- Records for the task
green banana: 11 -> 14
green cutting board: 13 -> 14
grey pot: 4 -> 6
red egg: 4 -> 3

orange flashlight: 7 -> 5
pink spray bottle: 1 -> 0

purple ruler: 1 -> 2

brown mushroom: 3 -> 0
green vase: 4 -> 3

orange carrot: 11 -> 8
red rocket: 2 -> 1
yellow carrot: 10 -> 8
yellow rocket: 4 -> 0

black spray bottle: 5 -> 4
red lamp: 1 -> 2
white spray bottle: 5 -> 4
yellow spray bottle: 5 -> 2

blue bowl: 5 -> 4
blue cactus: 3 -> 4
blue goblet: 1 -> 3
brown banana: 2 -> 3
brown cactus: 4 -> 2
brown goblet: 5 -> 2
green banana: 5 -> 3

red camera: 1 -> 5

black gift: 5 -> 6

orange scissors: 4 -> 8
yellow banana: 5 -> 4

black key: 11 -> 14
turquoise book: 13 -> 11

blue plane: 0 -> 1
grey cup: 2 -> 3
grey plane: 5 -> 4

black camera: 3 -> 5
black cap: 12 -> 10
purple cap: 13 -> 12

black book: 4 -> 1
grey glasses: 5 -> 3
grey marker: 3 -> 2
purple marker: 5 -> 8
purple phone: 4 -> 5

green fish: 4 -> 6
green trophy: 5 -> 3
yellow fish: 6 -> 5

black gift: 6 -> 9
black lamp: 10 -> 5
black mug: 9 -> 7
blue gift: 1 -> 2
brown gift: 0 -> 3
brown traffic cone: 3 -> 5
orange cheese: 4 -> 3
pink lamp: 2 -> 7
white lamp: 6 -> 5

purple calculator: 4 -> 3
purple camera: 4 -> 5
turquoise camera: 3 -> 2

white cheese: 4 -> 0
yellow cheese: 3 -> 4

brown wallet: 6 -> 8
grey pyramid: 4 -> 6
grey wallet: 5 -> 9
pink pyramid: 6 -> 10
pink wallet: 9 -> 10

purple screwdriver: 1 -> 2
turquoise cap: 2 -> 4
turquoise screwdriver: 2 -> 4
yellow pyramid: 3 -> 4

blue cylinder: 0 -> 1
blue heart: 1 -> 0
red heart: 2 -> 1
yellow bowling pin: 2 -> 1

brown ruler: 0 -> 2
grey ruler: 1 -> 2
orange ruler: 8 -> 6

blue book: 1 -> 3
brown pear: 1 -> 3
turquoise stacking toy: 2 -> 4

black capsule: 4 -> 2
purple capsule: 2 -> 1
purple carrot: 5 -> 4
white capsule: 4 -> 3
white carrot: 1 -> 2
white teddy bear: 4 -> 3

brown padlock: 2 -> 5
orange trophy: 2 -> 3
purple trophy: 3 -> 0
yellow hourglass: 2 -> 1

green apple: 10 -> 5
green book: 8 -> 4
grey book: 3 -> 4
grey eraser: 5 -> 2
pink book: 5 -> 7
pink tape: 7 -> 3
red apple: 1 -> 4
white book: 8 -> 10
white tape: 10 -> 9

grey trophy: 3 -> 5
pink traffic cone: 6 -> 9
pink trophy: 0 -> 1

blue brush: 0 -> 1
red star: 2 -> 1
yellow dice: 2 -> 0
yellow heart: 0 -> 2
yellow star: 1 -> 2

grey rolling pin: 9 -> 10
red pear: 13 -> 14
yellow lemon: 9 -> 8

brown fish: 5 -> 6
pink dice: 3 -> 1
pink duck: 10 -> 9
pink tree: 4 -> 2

- Task statement
Starting at the first line of the material above, reproduce each line exactly up to and including the line with "yellow lemon: 9 -> 8".

- The answer
green banana: 11 -> 14
green cutting board: 13 -> 14
grey pot: 4 -> 6
red egg: 4 -> 3

orange flashlight: 7 -> 5
pink spray bottle: 1 -> 0

purple ruler: 1 -> 2

brown mushroom: 3 -> 0
green vase: 4 -> 3

orange carrot: 11 -> 8
red rocket: 2 -> 1
yellow carrot: 10 -> 8
yellow rocket: 4 -> 0

black spray bottle: 5 -> 4
red lamp: 1 -> 2
white spray bottle: 5 -> 4
yellow spray bottle: 5 -> 2

blue bowl: 5 -> 4
blue cactus: 3 -> 4
blue goblet: 1 -> 3
brown banana: 2 -> 3
brown cactus: 4 -> 2
brown goblet: 5 -> 2
green banana: 5 -> 3

red camera: 1 -> 5

black gift: 5 -> 6

orange scissors: 4 -> 8
yellow banana: 5 -> 4

black key: 11 -> 14
turquoise book: 13 -> 11

blue plane: 0 -> 1
grey cup: 2 -> 3
grey plane: 5 -> 4

black camera: 3 -> 5
black cap: 12 -> 10
purple cap: 13 -> 12

black book: 4 -> 1
grey glasses: 5 -> 3
grey marker: 3 -> 2
purple marker: 5 -> 8
purple phone: 4 -> 5

green fish: 4 -> 6
green trophy: 5 -> 3
yellow fish: 6 -> 5

black gift: 6 -> 9
black lamp: 10 -> 5
black mug: 9 -> 7
blue gift: 1 -> 2
brown gift: 0 -> 3
brown traffic cone: 3 -> 5
orange cheese: 4 -> 3
pink lamp: 2 -> 7
white lamp: 6 -> 5

purple calculator: 4 -> 3
purple camera: 4 -> 5
turquoise camera: 3 -> 2

white cheese: 4 -> 0
yellow cheese: 3 -> 4

brown wallet: 6 -> 8
grey pyramid: 4 -> 6
grey wallet: 5 -> 9
pink pyramid: 6 -> 10
pink wallet: 9 -> 10

purple screwdriver: 1 -> 2
turquoise cap: 2 -> 4
turquoise screwdriver: 2 -> 4
yellow pyramid: 3 -> 4

blue cylinder: 0 -> 1
blue heart: 1 -> 0
red heart: 2 -> 1
yellow bowling pin: 2 -> 1

brown ruler: 0 -> 2
grey ruler: 1 -> 2
orange ruler: 8 -> 6

blue book: 1 -> 3
brown pear: 1 -> 3
turquoise stacking toy: 2 -> 4

black capsule: 4 -> 2
purple capsule: 2 -> 1
purple carrot: 5 -> 4
white capsule: 4 -> 3
white carrot: 1 -> 2
white teddy bear: 4 -> 3

brown padlock: 2 -> 5
orange trophy: 2 -> 3
purple trophy: 3 -> 0
yellow hourglass: 2 -> 1

green apple: 10 -> 5
green book: 8 -> 4
grey book: 3 -> 4
grey eraser: 5 -> 2
pink book: 5 -> 7
pink tape: 7 -> 3
red apple: 1 -> 4
white book: 8 -> 10
white tape: 10 -> 9

grey trophy: 3 -> 5
pink traffic cone: 6 -> 9
pink trophy: 0 -> 1

blue brush: 0 -> 1
red star: 2 -> 1
yellow dice: 2 -> 0
yellow heart: 0 -> 2
yellow star: 1 -> 2

grey rolling pin: 9 -> 10
red pear: 13 -> 14
yellow lemon: 9 -> 8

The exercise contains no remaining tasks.